**Problem to work on:**
Beginning at the line that holds "black ellipse: (929, 179)", transcribe each line exactly through the end of the records, and leave any pictures out.
----
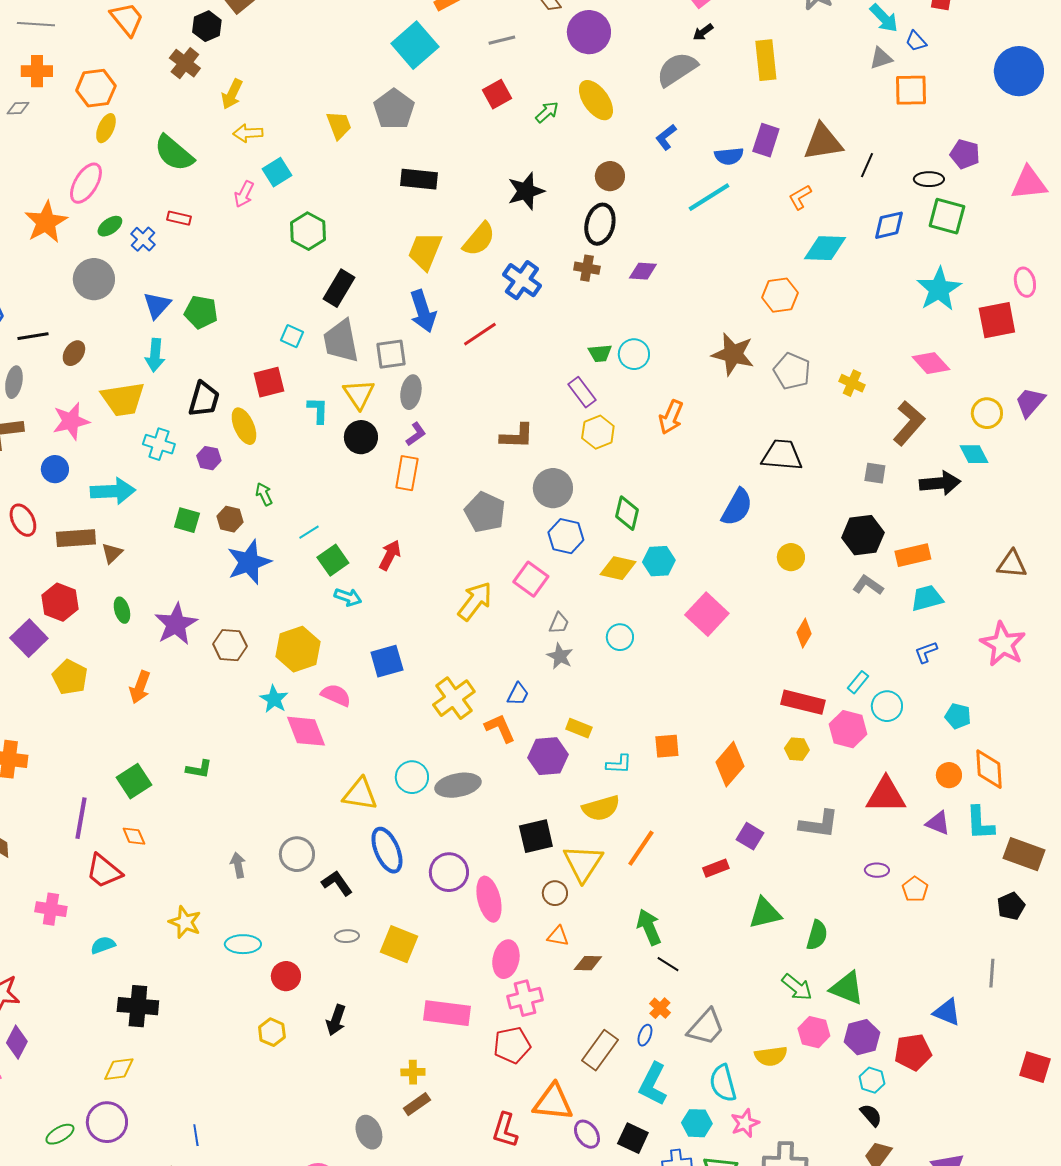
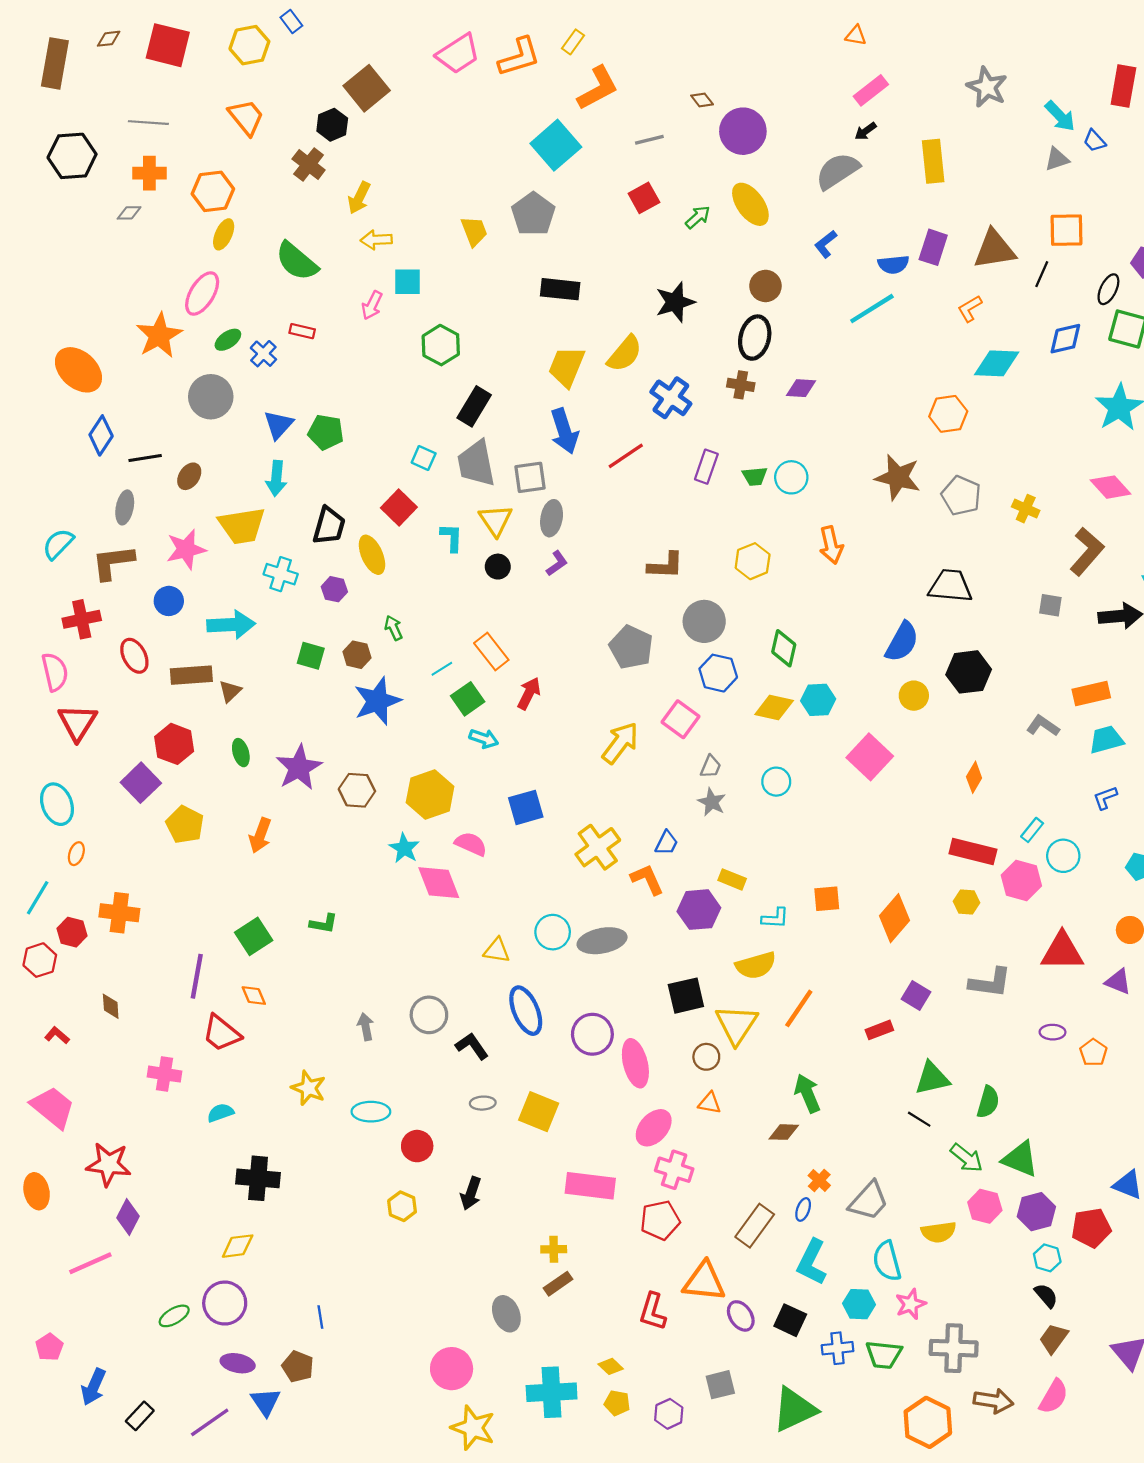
orange square: (911, 90) -> (1067, 230), moved
cyan square: (277, 172) -> (407, 282), turned 32
black ellipse: (929, 179) -> (1108, 289), turned -64
red square: (269, 382) -> (399, 507), turned -32
purple rectangle: (582, 392) -> (706, 467), moved, turned 56
orange arrow: (671, 417) -> (831, 545), turned -36
black circle: (361, 437) -> (498, 567), size x0.7
orange rectangle: (407, 473) -> (491, 652), moved, turned -48
black hexagon: (863, 535) -> (969, 672), moved
yellow circle: (791, 557) -> (914, 696), moved
yellow triangle: (360, 794) -> (497, 950), size x0.7
pink ellipse: (506, 959) -> (654, 1128), turned 30
brown diamond: (588, 963) -> (784, 1132), moved
black line: (668, 964) -> (919, 1119), moved
pink cross: (525, 998) -> (674, 1170), turned 32

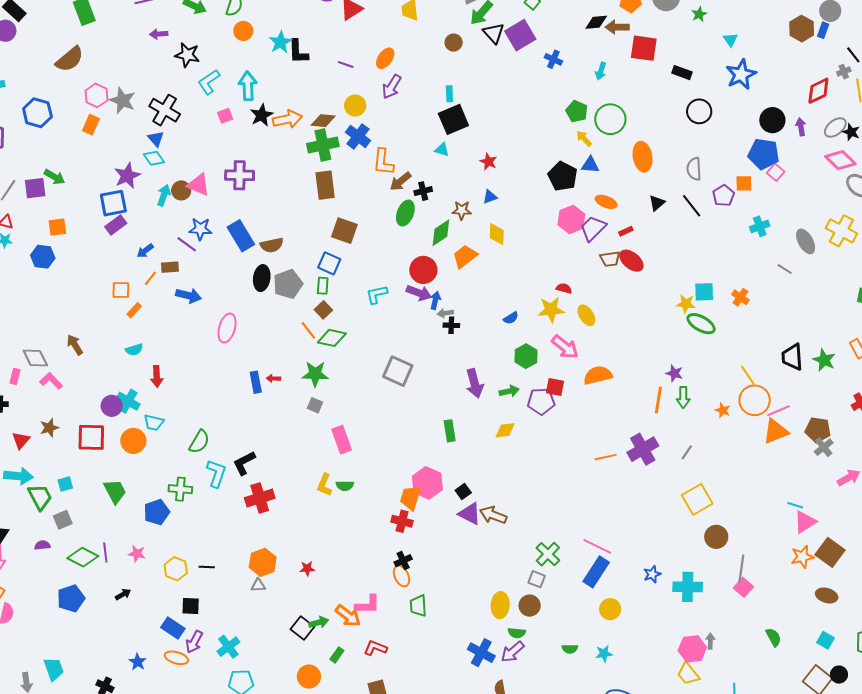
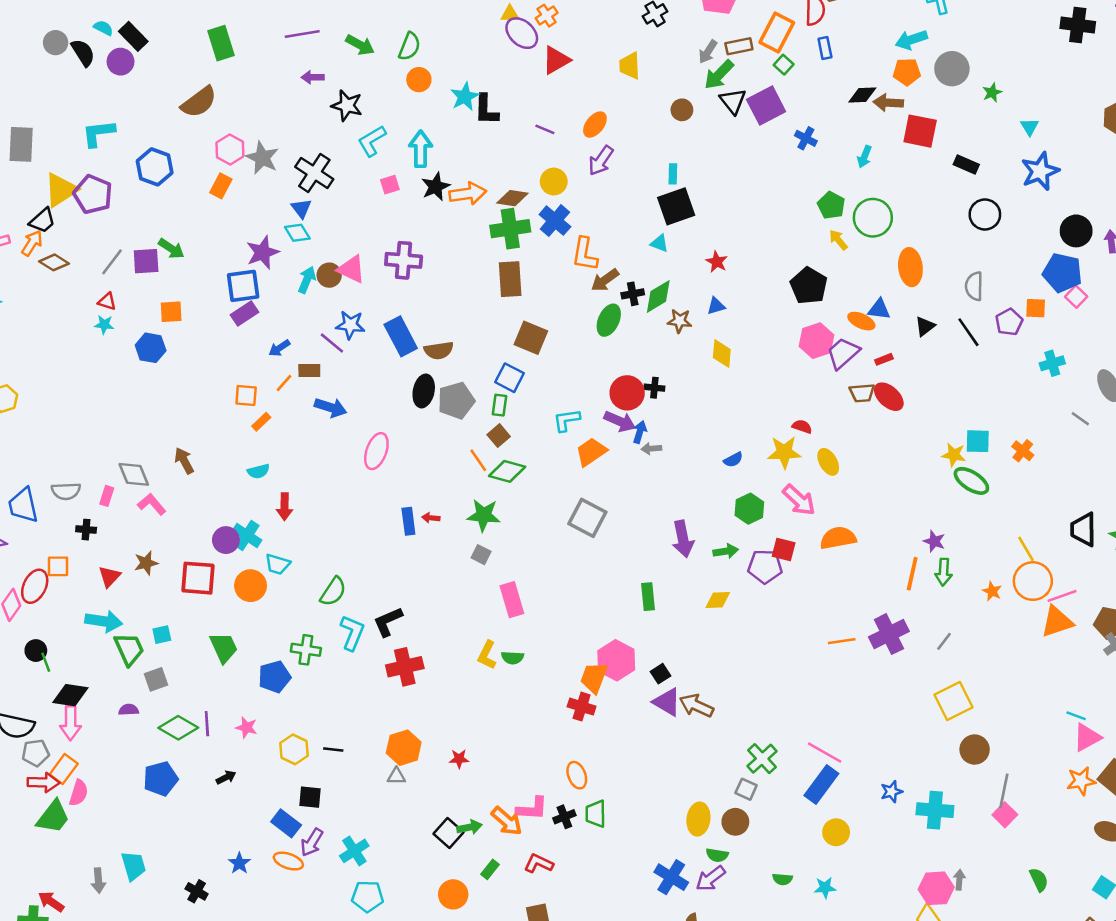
blue triangle: (590, 165) -> (879, 309), moved
green diamond: (441, 233) -> (658, 296), moved
orange trapezoid: (465, 256) -> (591, 452), moved
black cross: (451, 325) -> (654, 388), moved
black cross: (403, 561) -> (564, 817), moved

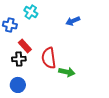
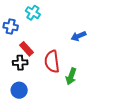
blue arrow: (73, 21) -> (79, 36), moved
green arrow: (67, 72) -> (71, 76), turned 98

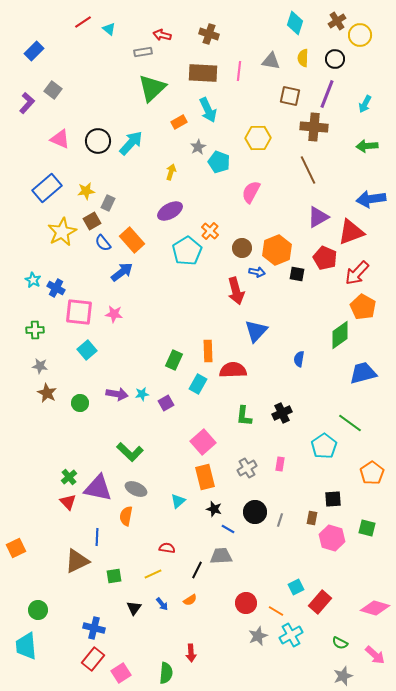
----
**Exercise output:**
black ellipse: (929, 179) -> (1108, 289), turned -64
red square: (269, 382) -> (399, 507), turned -32
purple rectangle: (582, 392) -> (706, 467), moved, turned 56
orange arrow: (671, 417) -> (831, 545), turned -36
black circle: (361, 437) -> (498, 567), size x0.7
orange rectangle: (407, 473) -> (491, 652), moved, turned -48
black hexagon: (863, 535) -> (969, 672), moved
yellow circle: (791, 557) -> (914, 696), moved
yellow triangle: (360, 794) -> (497, 950), size x0.7
pink ellipse: (506, 959) -> (654, 1128), turned 30
brown diamond: (588, 963) -> (784, 1132), moved
black line: (668, 964) -> (919, 1119), moved
pink cross: (525, 998) -> (674, 1170), turned 32

blue triangle: (590, 165) -> (879, 309), moved
green diamond: (441, 233) -> (658, 296), moved
orange trapezoid: (465, 256) -> (591, 452), moved
black cross: (451, 325) -> (654, 388), moved
black cross: (403, 561) -> (564, 817), moved

blue arrow: (73, 21) -> (79, 36), moved
green arrow: (67, 72) -> (71, 76), turned 98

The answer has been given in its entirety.